◆ WHAT YOU SHOULD DO: A word-for-word transcription of the whole listing is required.

═══ ENTRIES SHOWN ═══

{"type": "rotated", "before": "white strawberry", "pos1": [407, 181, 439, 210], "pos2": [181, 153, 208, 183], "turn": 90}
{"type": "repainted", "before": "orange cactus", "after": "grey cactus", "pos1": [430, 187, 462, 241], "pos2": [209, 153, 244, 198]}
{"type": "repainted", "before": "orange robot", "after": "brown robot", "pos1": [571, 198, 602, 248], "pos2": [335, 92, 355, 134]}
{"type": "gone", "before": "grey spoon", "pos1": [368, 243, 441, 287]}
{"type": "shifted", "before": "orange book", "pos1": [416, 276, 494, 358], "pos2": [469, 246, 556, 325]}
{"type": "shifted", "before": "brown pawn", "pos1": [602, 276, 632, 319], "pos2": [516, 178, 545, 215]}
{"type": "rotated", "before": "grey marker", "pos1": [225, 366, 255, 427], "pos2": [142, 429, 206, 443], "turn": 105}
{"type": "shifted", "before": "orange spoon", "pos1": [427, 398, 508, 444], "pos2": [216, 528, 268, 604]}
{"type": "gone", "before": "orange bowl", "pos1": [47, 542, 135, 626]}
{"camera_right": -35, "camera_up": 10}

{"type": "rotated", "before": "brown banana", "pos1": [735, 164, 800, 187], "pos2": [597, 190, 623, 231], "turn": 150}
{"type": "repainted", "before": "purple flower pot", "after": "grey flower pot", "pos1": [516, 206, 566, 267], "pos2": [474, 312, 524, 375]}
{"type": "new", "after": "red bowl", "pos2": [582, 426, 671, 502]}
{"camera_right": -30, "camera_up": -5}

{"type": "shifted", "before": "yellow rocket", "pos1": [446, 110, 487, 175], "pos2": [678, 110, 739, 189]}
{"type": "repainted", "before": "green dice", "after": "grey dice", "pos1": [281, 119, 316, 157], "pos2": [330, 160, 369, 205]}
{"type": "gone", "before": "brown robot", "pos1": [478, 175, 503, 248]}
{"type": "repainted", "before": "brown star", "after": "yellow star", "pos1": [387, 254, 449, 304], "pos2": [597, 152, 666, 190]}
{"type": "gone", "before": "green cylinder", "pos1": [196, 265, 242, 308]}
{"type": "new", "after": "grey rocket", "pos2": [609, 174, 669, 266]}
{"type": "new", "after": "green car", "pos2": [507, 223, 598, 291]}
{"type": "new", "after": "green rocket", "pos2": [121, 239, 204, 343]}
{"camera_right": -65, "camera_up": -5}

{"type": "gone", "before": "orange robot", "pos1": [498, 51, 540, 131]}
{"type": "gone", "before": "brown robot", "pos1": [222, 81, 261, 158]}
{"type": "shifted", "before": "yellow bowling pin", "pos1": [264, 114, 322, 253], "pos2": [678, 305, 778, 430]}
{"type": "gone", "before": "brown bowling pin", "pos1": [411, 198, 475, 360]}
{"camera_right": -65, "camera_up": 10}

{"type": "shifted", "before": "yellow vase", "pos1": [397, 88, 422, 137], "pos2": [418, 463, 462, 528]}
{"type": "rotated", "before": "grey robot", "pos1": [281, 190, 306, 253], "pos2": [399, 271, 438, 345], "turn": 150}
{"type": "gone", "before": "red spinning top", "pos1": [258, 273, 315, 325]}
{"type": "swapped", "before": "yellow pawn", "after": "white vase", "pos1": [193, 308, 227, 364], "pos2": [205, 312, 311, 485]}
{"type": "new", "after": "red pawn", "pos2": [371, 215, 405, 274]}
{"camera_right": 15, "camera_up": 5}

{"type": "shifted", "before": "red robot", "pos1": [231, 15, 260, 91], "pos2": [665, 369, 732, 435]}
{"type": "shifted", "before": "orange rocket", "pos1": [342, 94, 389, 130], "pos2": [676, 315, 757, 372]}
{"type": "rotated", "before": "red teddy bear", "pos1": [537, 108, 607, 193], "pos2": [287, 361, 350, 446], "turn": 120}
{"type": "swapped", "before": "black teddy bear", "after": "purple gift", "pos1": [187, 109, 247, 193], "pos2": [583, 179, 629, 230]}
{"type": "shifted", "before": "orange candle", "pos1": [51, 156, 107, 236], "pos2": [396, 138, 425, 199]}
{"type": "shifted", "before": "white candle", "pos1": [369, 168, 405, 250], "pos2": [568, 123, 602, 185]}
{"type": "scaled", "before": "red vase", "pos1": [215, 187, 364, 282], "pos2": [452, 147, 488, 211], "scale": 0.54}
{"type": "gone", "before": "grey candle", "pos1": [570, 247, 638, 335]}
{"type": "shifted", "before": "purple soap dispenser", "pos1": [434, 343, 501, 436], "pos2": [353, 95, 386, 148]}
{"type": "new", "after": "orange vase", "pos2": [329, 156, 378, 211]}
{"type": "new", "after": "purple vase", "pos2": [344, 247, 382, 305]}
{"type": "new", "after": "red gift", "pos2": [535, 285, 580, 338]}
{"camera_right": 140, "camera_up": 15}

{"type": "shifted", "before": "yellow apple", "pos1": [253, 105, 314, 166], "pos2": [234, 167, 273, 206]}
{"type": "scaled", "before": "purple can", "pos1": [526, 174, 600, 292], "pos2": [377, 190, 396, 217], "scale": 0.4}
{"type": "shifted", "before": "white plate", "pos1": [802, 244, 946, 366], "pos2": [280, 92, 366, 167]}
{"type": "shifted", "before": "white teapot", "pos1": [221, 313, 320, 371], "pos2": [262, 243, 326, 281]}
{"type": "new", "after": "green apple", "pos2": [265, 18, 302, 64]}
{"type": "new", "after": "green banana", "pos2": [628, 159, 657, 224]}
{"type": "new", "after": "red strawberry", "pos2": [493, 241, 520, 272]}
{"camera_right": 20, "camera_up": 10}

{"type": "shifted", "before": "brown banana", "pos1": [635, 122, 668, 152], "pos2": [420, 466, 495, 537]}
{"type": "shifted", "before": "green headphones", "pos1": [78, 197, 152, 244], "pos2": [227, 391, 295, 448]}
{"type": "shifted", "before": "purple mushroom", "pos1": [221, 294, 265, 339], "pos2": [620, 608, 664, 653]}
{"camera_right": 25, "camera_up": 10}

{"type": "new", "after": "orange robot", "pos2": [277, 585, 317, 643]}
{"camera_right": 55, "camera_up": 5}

═══

◆ WORKED SOLUTION:
{"type": "rotated", "before": "white strawberry", "pos1": [407, 181, 439, 210], "pos2": [181, 153, 208, 183], "turn": 90}
{"type": "repainted", "before": "orange cactus", "after": "grey cactus", "pos1": [430, 187, 462, 241], "pos2": [209, 153, 244, 198]}
{"type": "repainted", "before": "orange robot", "after": "brown robot", "pos1": [571, 198, 602, 248], "pos2": [335, 92, 355, 134]}
{"type": "gone", "before": "grey spoon", "pos1": [368, 243, 441, 287]}
{"type": "shifted", "before": "orange book", "pos1": [416, 276, 494, 358], "pos2": [469, 246, 556, 325]}
{"type": "shifted", "before": "brown pawn", "pos1": [602, 276, 632, 319], "pos2": [516, 178, 545, 215]}
{"type": "rotated", "before": "grey marker", "pos1": [225, 366, 255, 427], "pos2": [142, 429, 206, 443], "turn": 105}
{"type": "shifted", "before": "orange spoon", "pos1": [427, 398, 508, 444], "pos2": [216, 528, 268, 604]}
{"type": "gone", "before": "orange bowl", "pos1": [47, 542, 135, 626]}
{"camera_right": -35, "camera_up": 10}

{"type": "rotated", "before": "brown banana", "pos1": [735, 164, 800, 187], "pos2": [597, 190, 623, 231], "turn": 150}
{"type": "repainted", "before": "purple flower pot", "after": "grey flower pot", "pos1": [516, 206, 566, 267], "pos2": [474, 312, 524, 375]}
{"type": "new", "after": "red bowl", "pos2": [582, 426, 671, 502]}
{"camera_right": -30, "camera_up": -5}

{"type": "shifted", "before": "yellow rocket", "pos1": [446, 110, 487, 175], "pos2": [678, 110, 739, 189]}
{"type": "repainted", "before": "green dice", "after": "grey dice", "pos1": [281, 119, 316, 157], "pos2": [330, 160, 369, 205]}
{"type": "gone", "before": "brown robot", "pos1": [478, 175, 503, 248]}
{"type": "repainted", "before": "brown star", "after": "yellow star", "pos1": [387, 254, 449, 304], "pos2": [597, 152, 666, 190]}
{"type": "gone", "before": "green cylinder", "pos1": [196, 265, 242, 308]}
{"type": "new", "after": "grey rocket", "pos2": [609, 174, 669, 266]}
{"type": "new", "after": "green car", "pos2": [507, 223, 598, 291]}
{"type": "new", "after": "green rocket", "pos2": [121, 239, 204, 343]}
{"camera_right": -65, "camera_up": -5}

{"type": "gone", "before": "orange robot", "pos1": [498, 51, 540, 131]}
{"type": "gone", "before": "brown robot", "pos1": [222, 81, 261, 158]}
{"type": "shifted", "before": "yellow bowling pin", "pos1": [264, 114, 322, 253], "pos2": [678, 305, 778, 430]}
{"type": "gone", "before": "brown bowling pin", "pos1": [411, 198, 475, 360]}
{"camera_right": -65, "camera_up": 10}

{"type": "shifted", "before": "yellow vase", "pos1": [397, 88, 422, 137], "pos2": [418, 463, 462, 528]}
{"type": "rotated", "before": "grey robot", "pos1": [281, 190, 306, 253], "pos2": [399, 271, 438, 345], "turn": 150}
{"type": "gone", "before": "red spinning top", "pos1": [258, 273, 315, 325]}
{"type": "swapped", "before": "yellow pawn", "after": "white vase", "pos1": [193, 308, 227, 364], "pos2": [205, 312, 311, 485]}
{"type": "new", "after": "red pawn", "pos2": [371, 215, 405, 274]}
{"camera_right": 15, "camera_up": 5}

{"type": "shifted", "before": "red robot", "pos1": [231, 15, 260, 91], "pos2": [665, 369, 732, 435]}
{"type": "shifted", "before": "orange rocket", "pos1": [342, 94, 389, 130], "pos2": [676, 315, 757, 372]}
{"type": "rotated", "before": "red teddy bear", "pos1": [537, 108, 607, 193], "pos2": [287, 361, 350, 446], "turn": 120}
{"type": "swapped", "before": "black teddy bear", "after": "purple gift", "pos1": [187, 109, 247, 193], "pos2": [583, 179, 629, 230]}
{"type": "shifted", "before": "orange candle", "pos1": [51, 156, 107, 236], "pos2": [396, 138, 425, 199]}
{"type": "shifted", "before": "white candle", "pos1": [369, 168, 405, 250], "pos2": [568, 123, 602, 185]}
{"type": "scaled", "before": "red vase", "pos1": [215, 187, 364, 282], "pos2": [452, 147, 488, 211], "scale": 0.54}
{"type": "gone", "before": "grey candle", "pos1": [570, 247, 638, 335]}
{"type": "shifted", "before": "purple soap dispenser", "pos1": [434, 343, 501, 436], "pos2": [353, 95, 386, 148]}
{"type": "new", "after": "orange vase", "pos2": [329, 156, 378, 211]}
{"type": "new", "after": "purple vase", "pos2": [344, 247, 382, 305]}
{"type": "new", "after": "red gift", "pos2": [535, 285, 580, 338]}
{"camera_right": 140, "camera_up": 15}

{"type": "shifted", "before": "yellow apple", "pos1": [253, 105, 314, 166], "pos2": [234, 167, 273, 206]}
{"type": "scaled", "before": "purple can", "pos1": [526, 174, 600, 292], "pos2": [377, 190, 396, 217], "scale": 0.4}
{"type": "shifted", "before": "white plate", "pos1": [802, 244, 946, 366], "pos2": [280, 92, 366, 167]}
{"type": "shifted", "before": "white teapot", "pos1": [221, 313, 320, 371], "pos2": [262, 243, 326, 281]}
{"type": "new", "after": "green apple", "pos2": [265, 18, 302, 64]}
{"type": "new", "after": "green banana", "pos2": [628, 159, 657, 224]}
{"type": "new", "after": "red strawberry", "pos2": [493, 241, 520, 272]}
{"camera_right": 20, "camera_up": 10}

{"type": "shifted", "before": "brown banana", "pos1": [635, 122, 668, 152], "pos2": [420, 466, 495, 537]}
{"type": "shifted", "before": "green headphones", "pos1": [78, 197, 152, 244], "pos2": [227, 391, 295, 448]}
{"type": "shifted", "before": "purple mushroom", "pos1": [221, 294, 265, 339], "pos2": [620, 608, 664, 653]}
{"camera_right": 25, "camera_up": 10}

{"type": "new", "after": "orange robot", "pos2": [277, 585, 317, 643]}
{"camera_right": 55, "camera_up": 5}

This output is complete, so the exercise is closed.